── Supplied data ──
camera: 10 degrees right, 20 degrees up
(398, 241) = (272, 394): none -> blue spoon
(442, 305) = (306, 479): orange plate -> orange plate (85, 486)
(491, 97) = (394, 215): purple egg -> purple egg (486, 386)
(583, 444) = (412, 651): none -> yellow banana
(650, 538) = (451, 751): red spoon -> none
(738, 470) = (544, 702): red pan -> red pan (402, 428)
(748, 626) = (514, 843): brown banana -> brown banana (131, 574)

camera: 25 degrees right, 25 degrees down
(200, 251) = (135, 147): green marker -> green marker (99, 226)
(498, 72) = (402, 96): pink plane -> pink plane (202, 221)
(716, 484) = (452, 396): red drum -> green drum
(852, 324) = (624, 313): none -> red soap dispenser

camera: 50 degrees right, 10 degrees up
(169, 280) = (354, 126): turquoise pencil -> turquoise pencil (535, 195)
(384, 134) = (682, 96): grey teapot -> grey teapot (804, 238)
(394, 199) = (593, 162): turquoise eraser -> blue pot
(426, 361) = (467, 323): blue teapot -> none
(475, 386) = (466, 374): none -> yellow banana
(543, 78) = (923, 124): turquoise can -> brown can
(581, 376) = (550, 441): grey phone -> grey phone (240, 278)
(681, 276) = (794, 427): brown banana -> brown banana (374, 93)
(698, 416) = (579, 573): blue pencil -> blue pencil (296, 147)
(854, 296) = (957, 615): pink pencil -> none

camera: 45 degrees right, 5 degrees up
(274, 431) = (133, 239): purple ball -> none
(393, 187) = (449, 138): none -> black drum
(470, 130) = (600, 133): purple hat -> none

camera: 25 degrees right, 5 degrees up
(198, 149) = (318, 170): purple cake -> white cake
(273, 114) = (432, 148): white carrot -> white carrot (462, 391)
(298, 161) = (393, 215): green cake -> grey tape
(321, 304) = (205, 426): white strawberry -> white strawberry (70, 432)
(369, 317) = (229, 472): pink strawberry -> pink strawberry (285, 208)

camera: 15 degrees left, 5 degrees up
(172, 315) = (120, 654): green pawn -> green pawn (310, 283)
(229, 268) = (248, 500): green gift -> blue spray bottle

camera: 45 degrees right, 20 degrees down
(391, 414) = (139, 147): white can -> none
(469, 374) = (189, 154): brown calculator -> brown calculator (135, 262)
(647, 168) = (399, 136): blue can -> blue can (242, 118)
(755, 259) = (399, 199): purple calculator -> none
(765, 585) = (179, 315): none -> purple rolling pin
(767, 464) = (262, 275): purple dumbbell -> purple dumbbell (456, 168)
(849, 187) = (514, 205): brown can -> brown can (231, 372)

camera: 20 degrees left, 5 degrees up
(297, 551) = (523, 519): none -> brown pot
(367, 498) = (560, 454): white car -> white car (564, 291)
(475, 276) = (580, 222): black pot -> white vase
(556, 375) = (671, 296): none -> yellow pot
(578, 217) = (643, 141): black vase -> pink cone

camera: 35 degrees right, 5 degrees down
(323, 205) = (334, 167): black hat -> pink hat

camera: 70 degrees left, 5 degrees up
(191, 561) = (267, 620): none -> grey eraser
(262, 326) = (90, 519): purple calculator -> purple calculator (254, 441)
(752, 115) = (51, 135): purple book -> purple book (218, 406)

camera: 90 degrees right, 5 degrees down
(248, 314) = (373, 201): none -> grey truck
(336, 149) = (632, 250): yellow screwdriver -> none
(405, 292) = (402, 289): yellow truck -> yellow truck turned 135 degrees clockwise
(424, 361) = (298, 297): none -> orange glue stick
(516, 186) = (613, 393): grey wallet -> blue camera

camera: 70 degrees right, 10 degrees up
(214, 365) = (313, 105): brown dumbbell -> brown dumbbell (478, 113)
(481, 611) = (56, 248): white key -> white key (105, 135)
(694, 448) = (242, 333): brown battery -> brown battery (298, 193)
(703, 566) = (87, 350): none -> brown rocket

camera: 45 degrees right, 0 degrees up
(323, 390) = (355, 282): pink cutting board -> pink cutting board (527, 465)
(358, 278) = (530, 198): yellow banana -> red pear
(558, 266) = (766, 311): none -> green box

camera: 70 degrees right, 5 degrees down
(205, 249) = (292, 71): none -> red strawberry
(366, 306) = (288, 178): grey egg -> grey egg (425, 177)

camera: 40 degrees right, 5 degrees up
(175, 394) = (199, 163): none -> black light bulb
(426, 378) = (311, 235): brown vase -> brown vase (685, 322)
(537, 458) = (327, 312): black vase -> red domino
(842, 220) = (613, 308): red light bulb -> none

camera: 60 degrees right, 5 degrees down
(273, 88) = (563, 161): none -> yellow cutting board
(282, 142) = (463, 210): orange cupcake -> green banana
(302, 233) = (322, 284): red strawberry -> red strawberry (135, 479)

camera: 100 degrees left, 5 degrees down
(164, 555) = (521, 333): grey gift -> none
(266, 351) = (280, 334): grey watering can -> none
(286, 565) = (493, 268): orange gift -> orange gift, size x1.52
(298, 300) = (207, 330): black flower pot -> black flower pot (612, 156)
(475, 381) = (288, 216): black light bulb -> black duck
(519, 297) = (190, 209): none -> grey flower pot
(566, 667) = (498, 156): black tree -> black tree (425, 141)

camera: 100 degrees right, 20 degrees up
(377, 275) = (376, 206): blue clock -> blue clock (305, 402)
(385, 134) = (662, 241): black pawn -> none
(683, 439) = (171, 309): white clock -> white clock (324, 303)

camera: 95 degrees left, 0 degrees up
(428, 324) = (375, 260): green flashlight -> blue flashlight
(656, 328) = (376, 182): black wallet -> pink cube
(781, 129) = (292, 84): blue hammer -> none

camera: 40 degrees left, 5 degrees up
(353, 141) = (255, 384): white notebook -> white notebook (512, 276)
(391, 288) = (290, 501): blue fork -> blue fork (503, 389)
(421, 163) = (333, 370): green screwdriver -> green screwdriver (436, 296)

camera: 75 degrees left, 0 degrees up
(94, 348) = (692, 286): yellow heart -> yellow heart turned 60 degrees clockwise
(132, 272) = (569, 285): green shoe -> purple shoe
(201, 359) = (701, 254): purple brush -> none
───
### Problem statement
Repeat each line of the data exactly, missing none.

### Result for this exercise
camera: 10 degrees right, 20 degrees up
(398, 241) = (272, 394): none -> blue spoon
(442, 305) = (306, 479): orange plate -> orange plate (85, 486)
(491, 97) = (394, 215): purple egg -> purple egg (486, 386)
(583, 444) = (412, 651): none -> yellow banana
(650, 538) = (451, 751): red spoon -> none
(738, 470) = (544, 702): red pan -> red pan (402, 428)
(748, 626) = (514, 843): brown banana -> brown banana (131, 574)

camera: 25 degrees right, 25 degrees down
(200, 251) = (135, 147): green marker -> green marker (99, 226)
(498, 72) = (402, 96): pink plane -> pink plane (202, 221)
(716, 484) = (452, 396): red drum -> green drum
(852, 324) = (624, 313): none -> red soap dispenser

camera: 50 degrees right, 10 degrees up
(169, 280) = (354, 126): turquoise pencil -> turquoise pencil (535, 195)
(384, 134) = (682, 96): grey teapot -> grey teapot (804, 238)
(394, 199) = (593, 162): turquoise eraser -> blue pot
(426, 361) = (467, 323): blue teapot -> none
(475, 386) = (466, 374): none -> yellow banana
(543, 78) = (923, 124): turquoise can -> brown can
(581, 376) = (550, 441): grey phone -> grey phone (240, 278)
(681, 276) = (794, 427): brown banana -> brown banana (374, 93)
(698, 416) = (579, 573): blue pencil -> blue pencil (296, 147)
(854, 296) = (957, 615): pink pencil -> none

camera: 45 degrees right, 5 degrees up
(274, 431) = (133, 239): purple ball -> none
(393, 187) = (449, 138): none -> black drum
(470, 130) = (600, 133): purple hat -> none

camera: 25 degrees right, 5 degrees up
(198, 149) = (318, 170): purple cake -> white cake
(273, 114) = (432, 148): white carrot -> white carrot (462, 391)
(298, 161) = (393, 215): green cake -> grey tape
(321, 304) = (205, 426): white strawberry -> white strawberry (70, 432)
(369, 317) = (229, 472): pink strawberry -> pink strawberry (285, 208)

camera: 15 degrees left, 5 degrees up
(172, 315) = (120, 654): green pawn -> green pawn (310, 283)
(229, 268) = (248, 500): green gift -> blue spray bottle

camera: 45 degrees right, 20 degrees down
(391, 414) = (139, 147): white can -> none
(469, 374) = (189, 154): brown calculator -> brown calculator (135, 262)
(647, 168) = (399, 136): blue can -> blue can (242, 118)
(755, 259) = (399, 199): purple calculator -> none
(765, 585) = (179, 315): none -> purple rolling pin
(767, 464) = (262, 275): purple dumbbell -> purple dumbbell (456, 168)
(849, 187) = (514, 205): brown can -> brown can (231, 372)

camera: 20 degrees left, 5 degrees up
(297, 551) = (523, 519): none -> brown pot
(367, 498) = (560, 454): white car -> white car (564, 291)
(475, 276) = (580, 222): black pot -> white vase
(556, 375) = (671, 296): none -> yellow pot
(578, 217) = (643, 141): black vase -> pink cone

camera: 35 degrees right, 5 degrees down
(323, 205) = (334, 167): black hat -> pink hat

camera: 70 degrees left, 5 degrees up
(191, 561) = (267, 620): none -> grey eraser
(262, 326) = (90, 519): purple calculator -> purple calculator (254, 441)
(752, 115) = (51, 135): purple book -> purple book (218, 406)

camera: 90 degrees right, 5 degrees down
(248, 314) = (373, 201): none -> grey truck
(336, 149) = (632, 250): yellow screwdriver -> none
(405, 292) = (402, 289): yellow truck -> yellow truck turned 135 degrees clockwise
(424, 361) = (298, 297): none -> orange glue stick
(516, 186) = (613, 393): grey wallet -> blue camera

camera: 70 degrees right, 10 degrees up
(214, 365) = (313, 105): brown dumbbell -> brown dumbbell (478, 113)
(481, 611) = (56, 248): white key -> white key (105, 135)
(694, 448) = (242, 333): brown battery -> brown battery (298, 193)
(703, 566) = (87, 350): none -> brown rocket

camera: 45 degrees right, 0 degrees up
(323, 390) = (355, 282): pink cutting board -> pink cutting board (527, 465)
(358, 278) = (530, 198): yellow banana -> red pear
(558, 266) = (766, 311): none -> green box

camera: 70 degrees right, 5 degrees down
(205, 249) = (292, 71): none -> red strawberry
(366, 306) = (288, 178): grey egg -> grey egg (425, 177)

camera: 40 degrees right, 5 degrees up
(175, 394) = (199, 163): none -> black light bulb
(426, 378) = (311, 235): brown vase -> brown vase (685, 322)
(537, 458) = (327, 312): black vase -> red domino
(842, 220) = (613, 308): red light bulb -> none

camera: 60 degrees right, 5 degrees down
(273, 88) = (563, 161): none -> yellow cutting board
(282, 142) = (463, 210): orange cupcake -> green banana
(302, 233) = (322, 284): red strawberry -> red strawberry (135, 479)

camera: 100 degrees left, 5 degrees down
(164, 555) = (521, 333): grey gift -> none
(266, 351) = (280, 334): grey watering can -> none
(286, 565) = (493, 268): orange gift -> orange gift, size x1.52
(298, 300) = (207, 330): black flower pot -> black flower pot (612, 156)
(475, 381) = (288, 216): black light bulb -> black duck
(519, 297) = (190, 209): none -> grey flower pot
(566, 667) = (498, 156): black tree -> black tree (425, 141)

camera: 100 degrees right, 20 degrees up
(377, 275) = (376, 206): blue clock -> blue clock (305, 402)
(385, 134) = (662, 241): black pawn -> none
(683, 439) = (171, 309): white clock -> white clock (324, 303)

camera: 95 degrees left, 0 degrees up
(428, 324) = (375, 260): green flashlight -> blue flashlight
(656, 328) = (376, 182): black wallet -> pink cube
(781, 129) = (292, 84): blue hammer -> none

camera: 40 degrees left, 5 degrees up
(353, 141) = (255, 384): white notebook -> white notebook (512, 276)
(391, 288) = (290, 501): blue fork -> blue fork (503, 389)
(421, 163) = (333, 370): green screwdriver -> green screwdriver (436, 296)

camera: 75 degrees left, 0 degrees up
(94, 348) = (692, 286): yellow heart -> yellow heart turned 60 degrees clockwise
(132, 272) = (569, 285): green shoe -> purple shoe
(201, 359) = (701, 254): purple brush -> none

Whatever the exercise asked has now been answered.